- _Records excerpted from a collection_
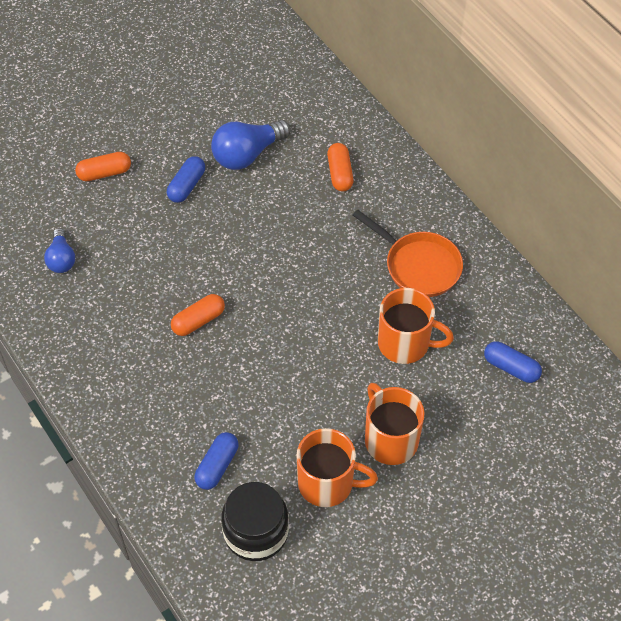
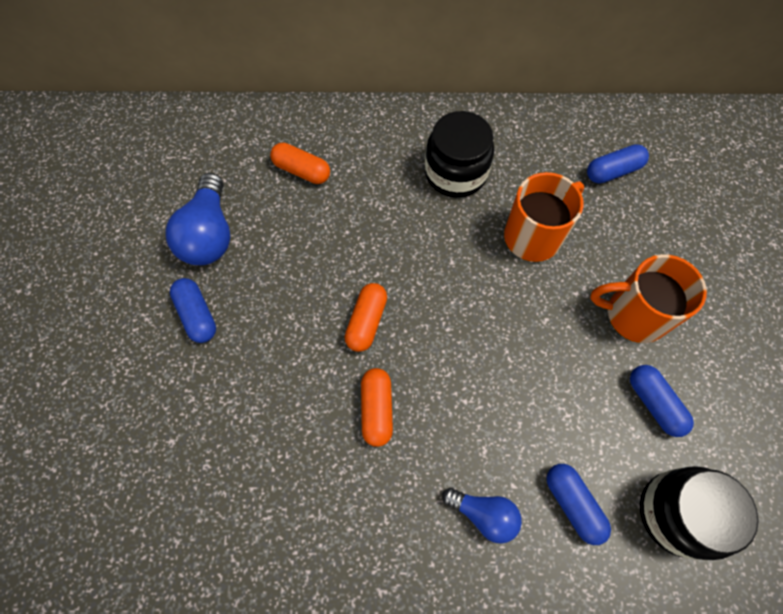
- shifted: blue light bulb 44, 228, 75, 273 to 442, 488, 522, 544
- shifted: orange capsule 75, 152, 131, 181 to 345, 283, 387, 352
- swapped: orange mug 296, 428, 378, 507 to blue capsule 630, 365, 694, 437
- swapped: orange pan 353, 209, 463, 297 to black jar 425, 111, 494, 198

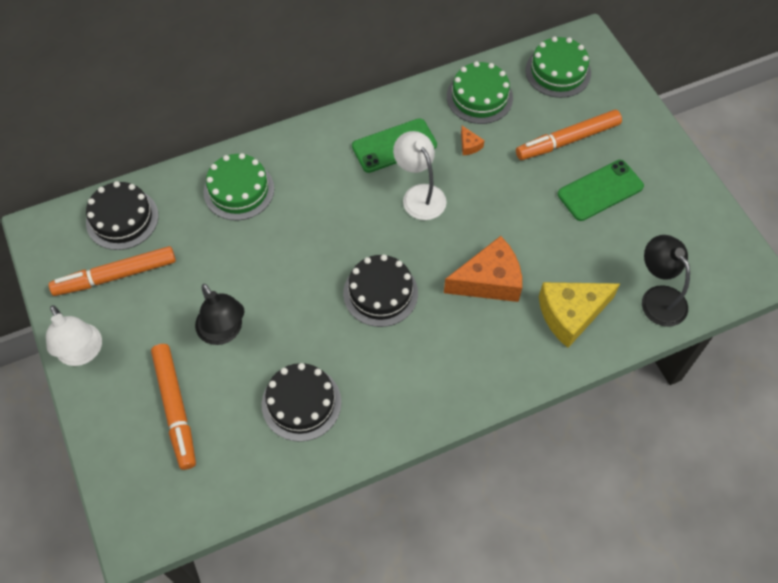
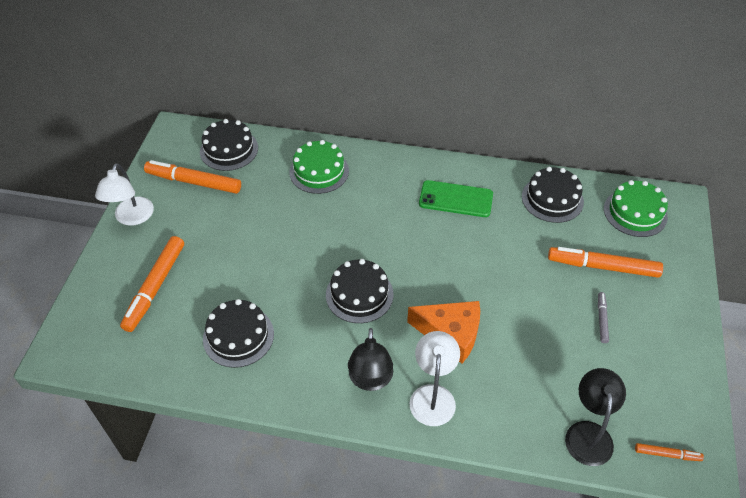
- gone: orange cheese 461, 126, 485, 155
- gone: yellow cheese 539, 282, 620, 348
- new: orange marker 635, 443, 704, 461
- shifted: black lamp 195, 284, 245, 345 to 348, 328, 393, 391
- shifted: white lamp 393, 131, 447, 220 to 410, 331, 460, 426
- swapped: green phone 557, 160, 644, 221 to grey marker 598, 292, 609, 343
- repainted: green cake 447, 61, 513, 124 to black cake 522, 167, 584, 223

- _Description of the task_
Quote, exactly and only, the lines from the first line of the data above through the line containing "- swapped: orange mug". The pictures do not belong in it.

- _Result_
- shifted: blue light bulb 44, 228, 75, 273 to 442, 488, 522, 544
- shifted: orange capsule 75, 152, 131, 181 to 345, 283, 387, 352
- swapped: orange mug 296, 428, 378, 507 to blue capsule 630, 365, 694, 437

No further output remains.